[Opening GIVEN RECORDS section]
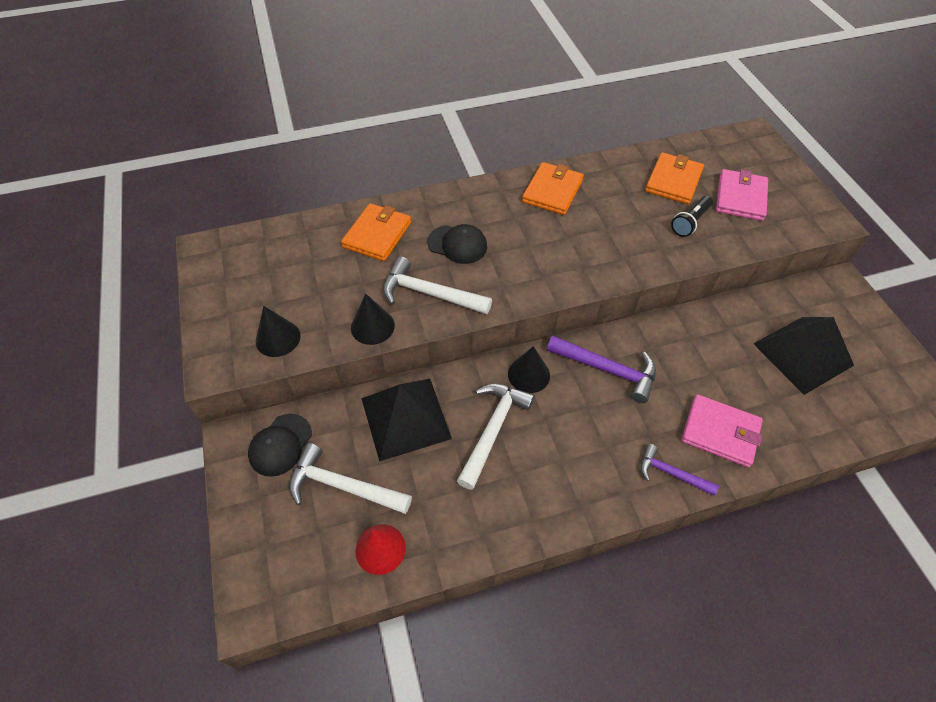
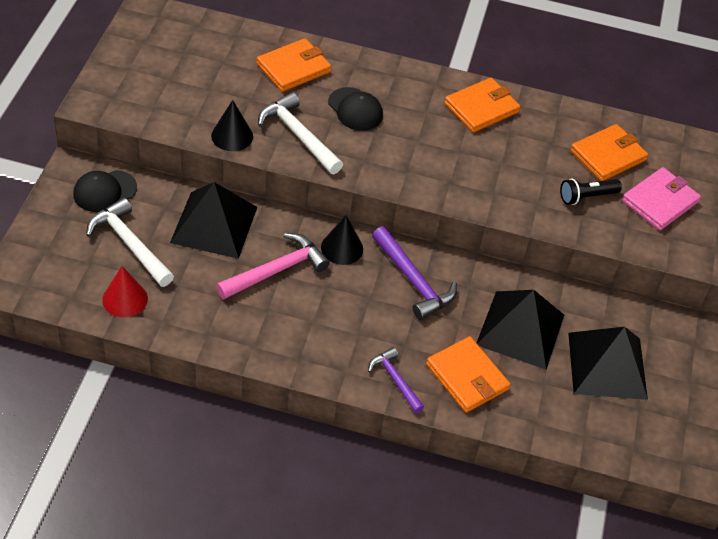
camera: 25 degrees right, 5 degrees down
(278, 338) = (152, 107): black cone -> none
(493, 430) = (276, 271): white hammer -> pink hammer
(719, 362) = (520, 329): none -> black pyramid
(720, 432) = (467, 377): pink wallet -> orange wallet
[Closing GIVEN RECORDS section]
▸ YOUR INSTRUCTIONS: Which lines of the records above contain the word "black"? Report each one.

▸ FINISHED EXERCISE:
(278, 338) = (152, 107): black cone -> none
(719, 362) = (520, 329): none -> black pyramid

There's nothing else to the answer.